▸ **EXTRACTED MATERIAL**
—————

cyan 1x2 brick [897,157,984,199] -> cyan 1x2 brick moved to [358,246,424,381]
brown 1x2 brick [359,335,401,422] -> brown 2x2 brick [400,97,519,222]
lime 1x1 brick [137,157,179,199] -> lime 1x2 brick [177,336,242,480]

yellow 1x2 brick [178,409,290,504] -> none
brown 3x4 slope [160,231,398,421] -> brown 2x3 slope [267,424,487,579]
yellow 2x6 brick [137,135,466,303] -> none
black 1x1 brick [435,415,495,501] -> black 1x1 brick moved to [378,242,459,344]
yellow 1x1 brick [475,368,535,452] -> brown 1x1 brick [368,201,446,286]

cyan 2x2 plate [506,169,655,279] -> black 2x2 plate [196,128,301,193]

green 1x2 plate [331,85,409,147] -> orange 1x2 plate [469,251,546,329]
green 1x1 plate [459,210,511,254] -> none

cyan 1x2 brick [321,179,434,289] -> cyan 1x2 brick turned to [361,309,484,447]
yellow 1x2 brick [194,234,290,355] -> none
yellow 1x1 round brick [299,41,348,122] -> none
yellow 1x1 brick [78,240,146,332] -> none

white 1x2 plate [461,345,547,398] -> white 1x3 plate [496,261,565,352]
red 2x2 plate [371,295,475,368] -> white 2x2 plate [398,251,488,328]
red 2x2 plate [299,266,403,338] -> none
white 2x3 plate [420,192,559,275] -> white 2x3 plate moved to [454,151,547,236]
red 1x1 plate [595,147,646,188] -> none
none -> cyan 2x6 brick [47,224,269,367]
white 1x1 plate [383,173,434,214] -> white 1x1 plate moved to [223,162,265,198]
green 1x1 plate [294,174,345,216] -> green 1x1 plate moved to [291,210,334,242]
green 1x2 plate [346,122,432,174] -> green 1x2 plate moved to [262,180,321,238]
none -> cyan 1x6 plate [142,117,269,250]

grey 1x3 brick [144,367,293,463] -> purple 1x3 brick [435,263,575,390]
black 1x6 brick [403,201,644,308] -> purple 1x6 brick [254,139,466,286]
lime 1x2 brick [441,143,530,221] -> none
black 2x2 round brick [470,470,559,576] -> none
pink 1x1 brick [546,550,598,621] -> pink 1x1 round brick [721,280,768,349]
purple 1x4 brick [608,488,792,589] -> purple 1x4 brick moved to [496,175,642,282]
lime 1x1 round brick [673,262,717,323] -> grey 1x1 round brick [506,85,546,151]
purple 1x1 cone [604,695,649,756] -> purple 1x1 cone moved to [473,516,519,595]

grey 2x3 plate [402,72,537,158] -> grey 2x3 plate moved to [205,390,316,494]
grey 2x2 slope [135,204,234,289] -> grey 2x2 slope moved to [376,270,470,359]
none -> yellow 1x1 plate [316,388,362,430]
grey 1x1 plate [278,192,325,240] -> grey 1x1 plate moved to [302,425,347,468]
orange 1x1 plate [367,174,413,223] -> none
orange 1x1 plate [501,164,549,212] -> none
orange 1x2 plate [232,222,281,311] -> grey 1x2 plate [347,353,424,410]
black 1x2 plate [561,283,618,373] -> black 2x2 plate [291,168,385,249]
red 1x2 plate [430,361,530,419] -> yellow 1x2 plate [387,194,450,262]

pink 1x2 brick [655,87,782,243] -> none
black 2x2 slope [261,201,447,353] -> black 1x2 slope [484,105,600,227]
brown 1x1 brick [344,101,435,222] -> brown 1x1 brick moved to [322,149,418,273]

—————

Your answer should be the lines from the one that contains "black 2x2 slope" through the last line of the material, copied exactly.

▸ **WRITTEN SOLUTION**
black 2x2 slope [261,201,447,353] -> black 1x2 slope [484,105,600,227]
brown 1x1 brick [344,101,435,222] -> brown 1x1 brick moved to [322,149,418,273]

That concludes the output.